*** Begin section ***
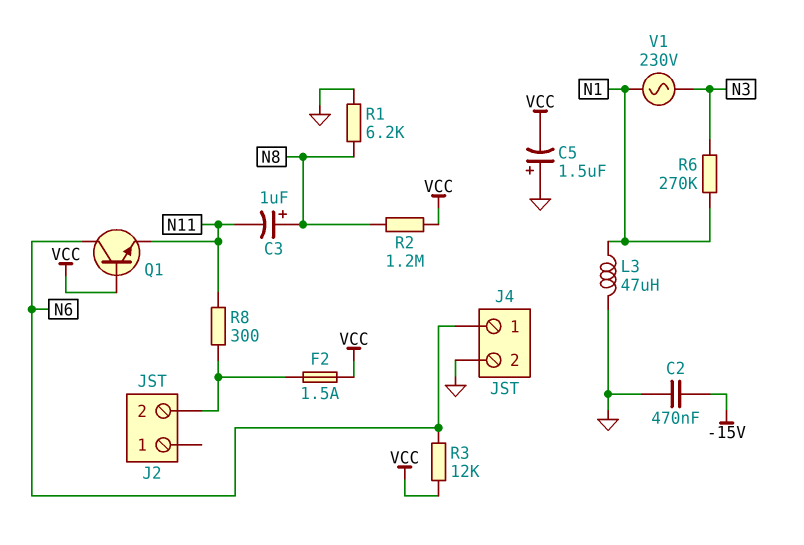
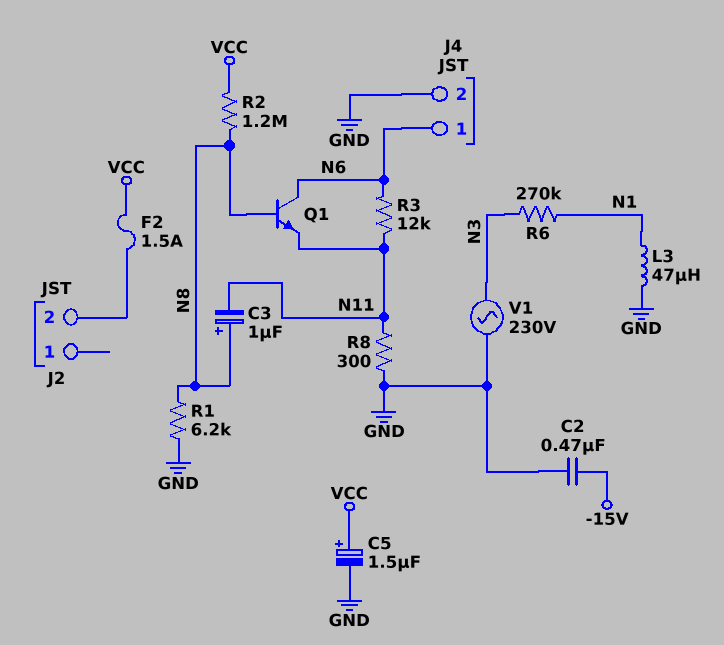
C5: 1.5uF (plus GND, minus VCC) -> 1.5uF (plus VCC, minus GND)
Q1: NPN (B VCC, C N6, E N11) -> NPN (B N8, C N6, E N11)
R3: 12k (N6, VCC) -> 12k (N6, N11)
R8: 300 (J2/2, N11) -> 300 (GND, N11)
V1: AC 230V (N1, N3) -> AC 230V (GND, N3)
*** End section ***
# THE PROBLEM:
Repeat the listing above in full, exactly, and omit its pictures.

# RESPONSE TO THIS TASK:
C5: 1.5uF (plus GND, minus VCC) -> 1.5uF (plus VCC, minus GND)
Q1: NPN (B VCC, C N6, E N11) -> NPN (B N8, C N6, E N11)
R3: 12k (N6, VCC) -> 12k (N6, N11)
R8: 300 (J2/2, N11) -> 300 (GND, N11)
V1: AC 230V (N1, N3) -> AC 230V (GND, N3)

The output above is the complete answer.